= TASK DESCRIPTION =
The answer must consist of every line in the records that contains the word "blue".

DATA FOR THIS EXERCISE START

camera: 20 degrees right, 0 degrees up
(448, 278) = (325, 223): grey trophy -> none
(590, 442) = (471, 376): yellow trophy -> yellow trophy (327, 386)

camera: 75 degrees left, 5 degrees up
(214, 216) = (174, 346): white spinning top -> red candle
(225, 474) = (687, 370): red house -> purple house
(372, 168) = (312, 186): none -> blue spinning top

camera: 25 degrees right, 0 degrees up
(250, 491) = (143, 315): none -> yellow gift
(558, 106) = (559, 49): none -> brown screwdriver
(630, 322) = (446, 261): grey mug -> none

DATA FOR THIS EXERCISE END
DATA FOR THIS EXERCISE START

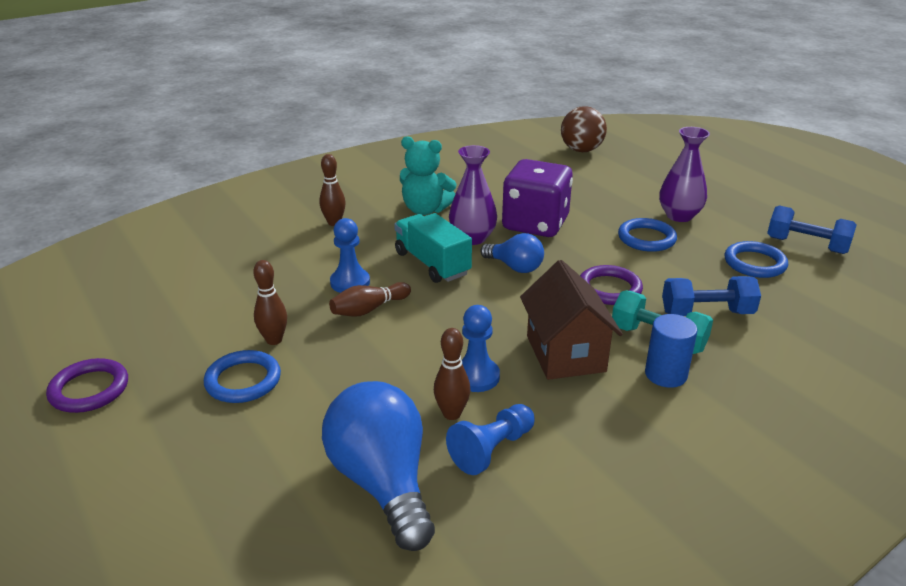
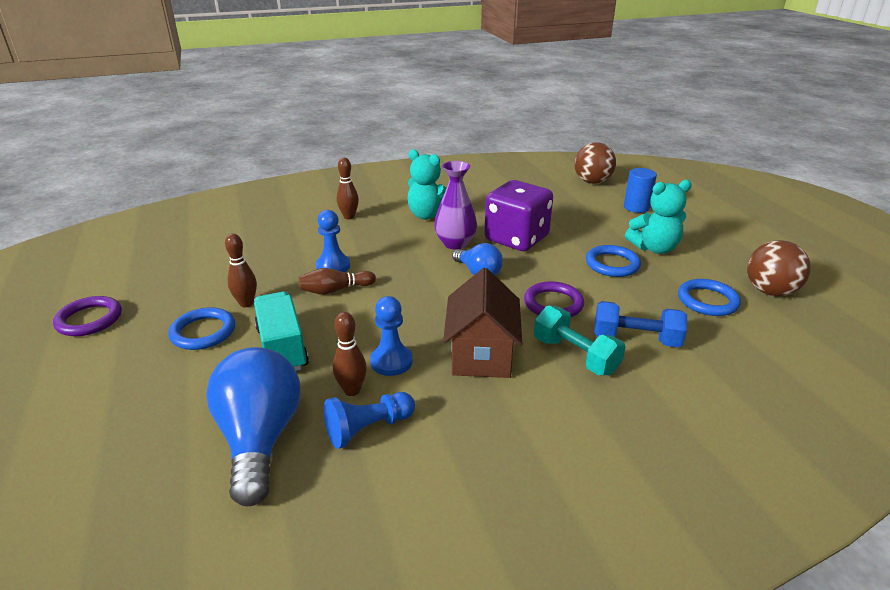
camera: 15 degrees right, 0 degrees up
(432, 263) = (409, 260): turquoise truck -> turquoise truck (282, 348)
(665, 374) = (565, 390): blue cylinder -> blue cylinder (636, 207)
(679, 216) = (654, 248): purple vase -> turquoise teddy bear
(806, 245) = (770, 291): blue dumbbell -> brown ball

DATA FOR THIS EXERCISE END
DATA FOR THIS EXERCISE START

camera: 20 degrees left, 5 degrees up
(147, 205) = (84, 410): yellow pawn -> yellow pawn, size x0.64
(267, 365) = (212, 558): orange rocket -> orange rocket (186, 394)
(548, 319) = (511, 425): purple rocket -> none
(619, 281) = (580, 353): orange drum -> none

DATA FOR THIS EXERCISE END

= ANSWER TO THIS PROBLEM =
(372, 168) = (312, 186): none -> blue spinning top
(665, 374) = (565, 390): blue cylinder -> blue cylinder (636, 207)
(806, 245) = (770, 291): blue dumbbell -> brown ball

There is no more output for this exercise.